▸ **Task data**:
=== Begin Enclosure ===

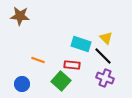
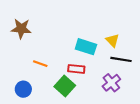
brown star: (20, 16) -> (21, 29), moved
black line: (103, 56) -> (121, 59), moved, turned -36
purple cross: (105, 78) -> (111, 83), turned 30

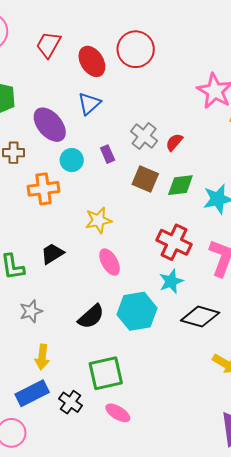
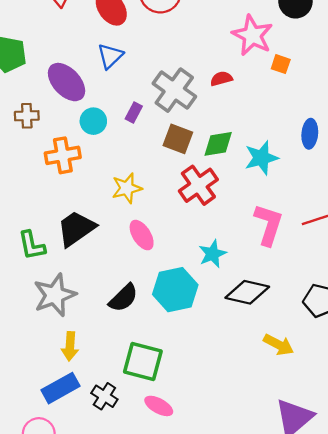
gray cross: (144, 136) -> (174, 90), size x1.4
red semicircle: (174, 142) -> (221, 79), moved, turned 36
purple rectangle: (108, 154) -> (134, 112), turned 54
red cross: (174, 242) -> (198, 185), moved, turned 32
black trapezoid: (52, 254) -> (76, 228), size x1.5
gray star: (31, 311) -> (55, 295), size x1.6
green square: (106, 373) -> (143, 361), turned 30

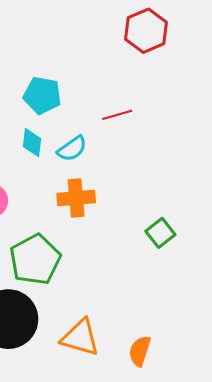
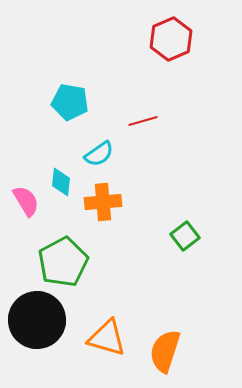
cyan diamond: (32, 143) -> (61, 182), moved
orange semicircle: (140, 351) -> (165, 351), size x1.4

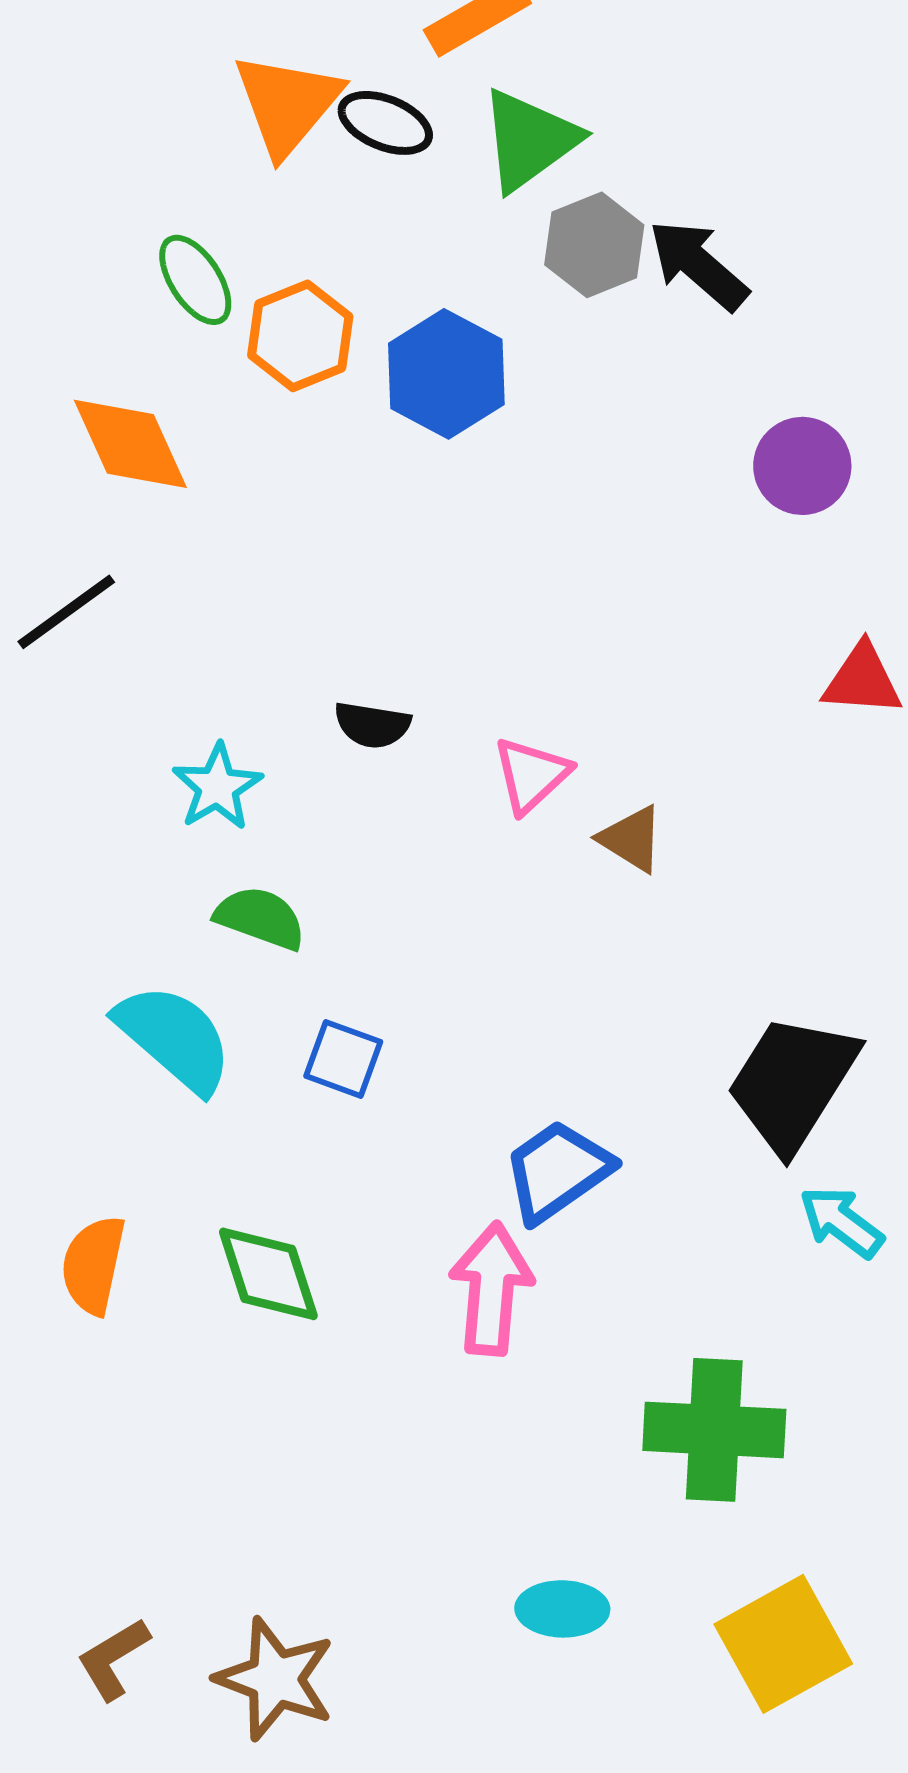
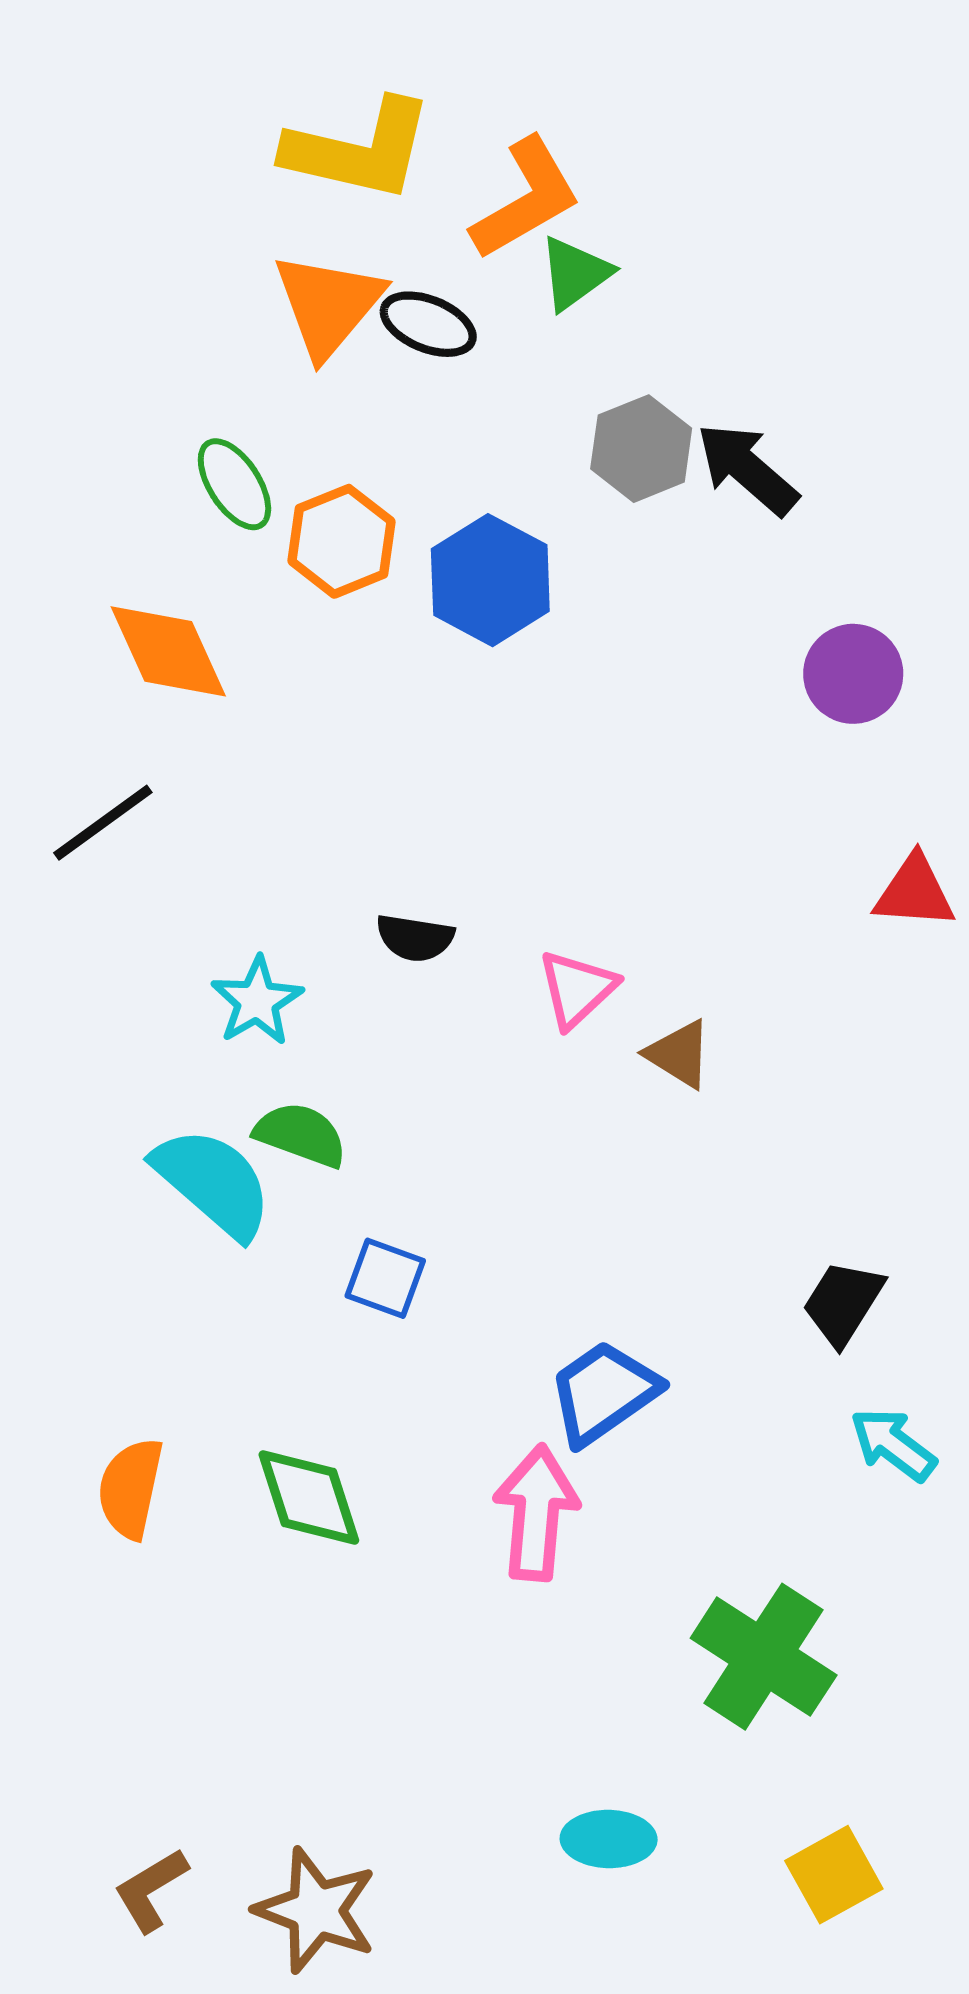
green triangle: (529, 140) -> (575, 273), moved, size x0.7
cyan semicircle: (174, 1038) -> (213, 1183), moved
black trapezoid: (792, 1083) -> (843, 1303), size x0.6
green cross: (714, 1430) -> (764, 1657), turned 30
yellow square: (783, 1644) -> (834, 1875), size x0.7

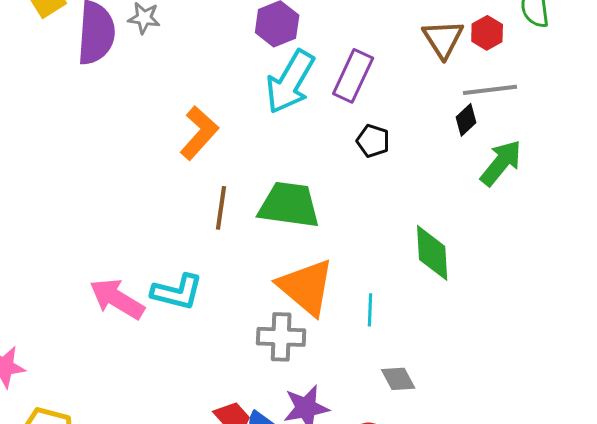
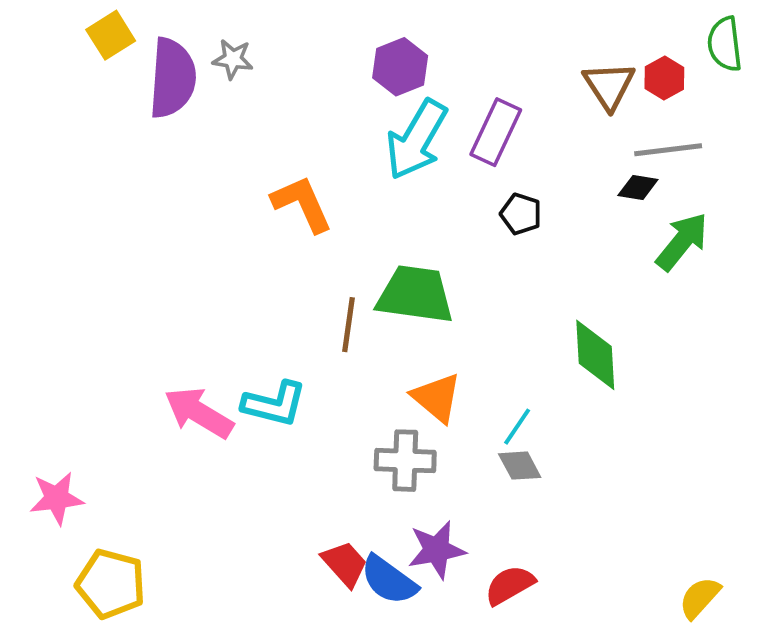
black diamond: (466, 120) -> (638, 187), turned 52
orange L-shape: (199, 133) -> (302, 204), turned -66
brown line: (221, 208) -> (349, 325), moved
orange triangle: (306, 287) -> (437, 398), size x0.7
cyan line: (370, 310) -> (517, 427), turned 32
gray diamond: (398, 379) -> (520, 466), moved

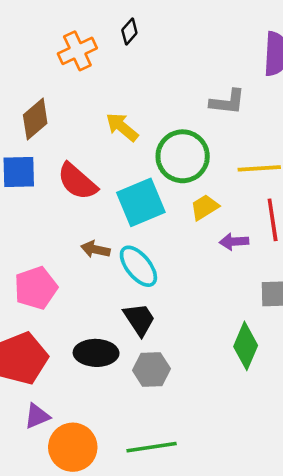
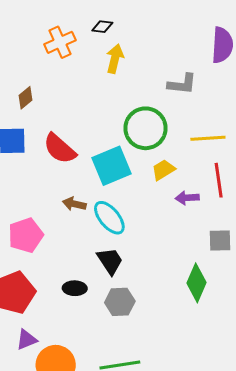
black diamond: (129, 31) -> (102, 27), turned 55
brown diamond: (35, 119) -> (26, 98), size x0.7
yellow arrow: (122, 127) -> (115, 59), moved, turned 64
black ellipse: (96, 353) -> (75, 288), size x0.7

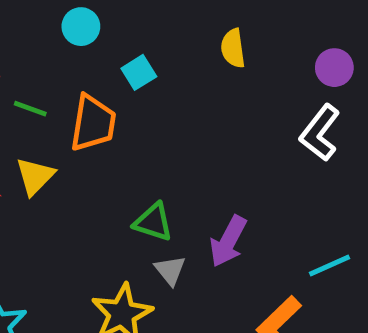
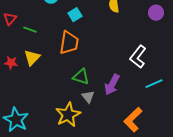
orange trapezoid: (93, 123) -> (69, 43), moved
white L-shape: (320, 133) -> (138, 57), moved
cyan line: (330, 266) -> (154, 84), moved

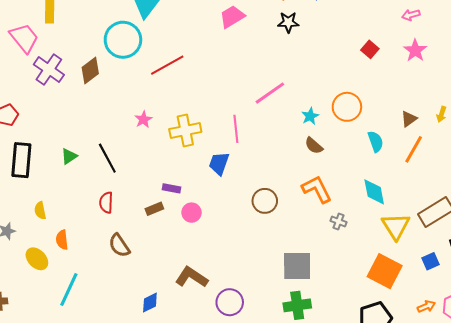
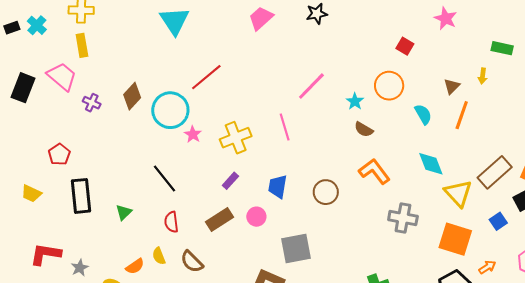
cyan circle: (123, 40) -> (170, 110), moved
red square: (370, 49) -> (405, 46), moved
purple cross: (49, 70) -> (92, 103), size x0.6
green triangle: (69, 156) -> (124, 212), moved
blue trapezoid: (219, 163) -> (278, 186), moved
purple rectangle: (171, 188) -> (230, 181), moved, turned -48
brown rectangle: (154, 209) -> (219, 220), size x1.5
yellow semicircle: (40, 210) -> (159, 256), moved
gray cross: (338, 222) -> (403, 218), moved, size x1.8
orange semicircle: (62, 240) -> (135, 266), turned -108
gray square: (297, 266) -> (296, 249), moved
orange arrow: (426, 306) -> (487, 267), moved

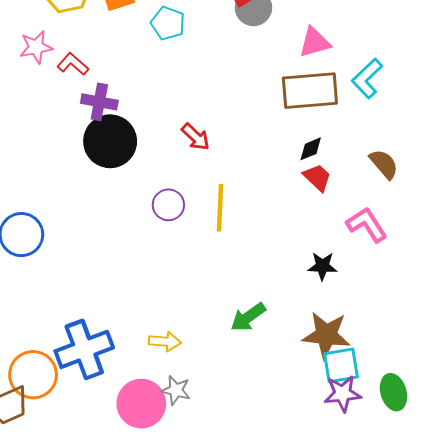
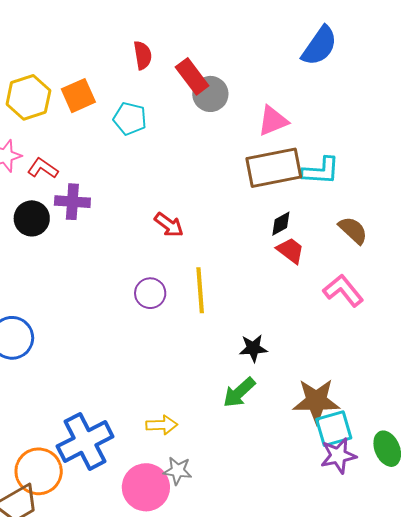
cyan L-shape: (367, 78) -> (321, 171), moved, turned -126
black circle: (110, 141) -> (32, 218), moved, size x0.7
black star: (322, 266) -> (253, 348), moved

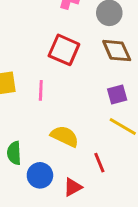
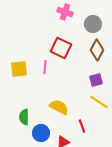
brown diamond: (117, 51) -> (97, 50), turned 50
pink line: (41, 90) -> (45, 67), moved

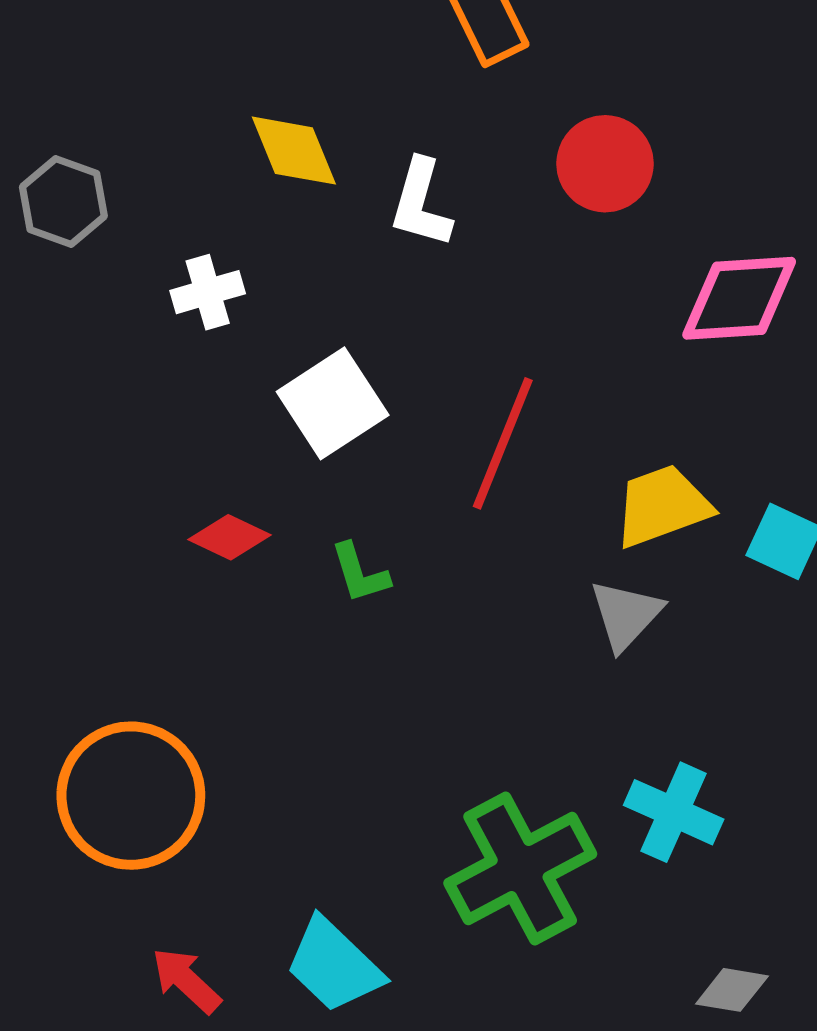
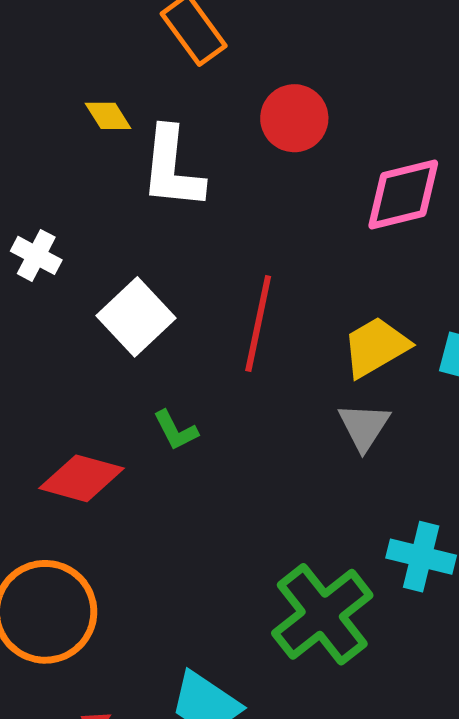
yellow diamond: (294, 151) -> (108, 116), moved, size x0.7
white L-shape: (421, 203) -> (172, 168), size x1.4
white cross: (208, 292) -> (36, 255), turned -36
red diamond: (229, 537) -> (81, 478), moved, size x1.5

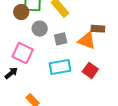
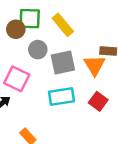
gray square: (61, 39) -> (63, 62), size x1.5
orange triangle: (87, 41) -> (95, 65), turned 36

=== End Enclosure ===

Each line of the listing that contains the word "green" must be copied.

green square: (106, 373) -> (143, 361), turned 30
green triangle: (529, 140) -> (575, 273), moved, size x0.7
green cross: (714, 1430) -> (764, 1657), turned 30
green triangle: (69, 156) -> (124, 212), moved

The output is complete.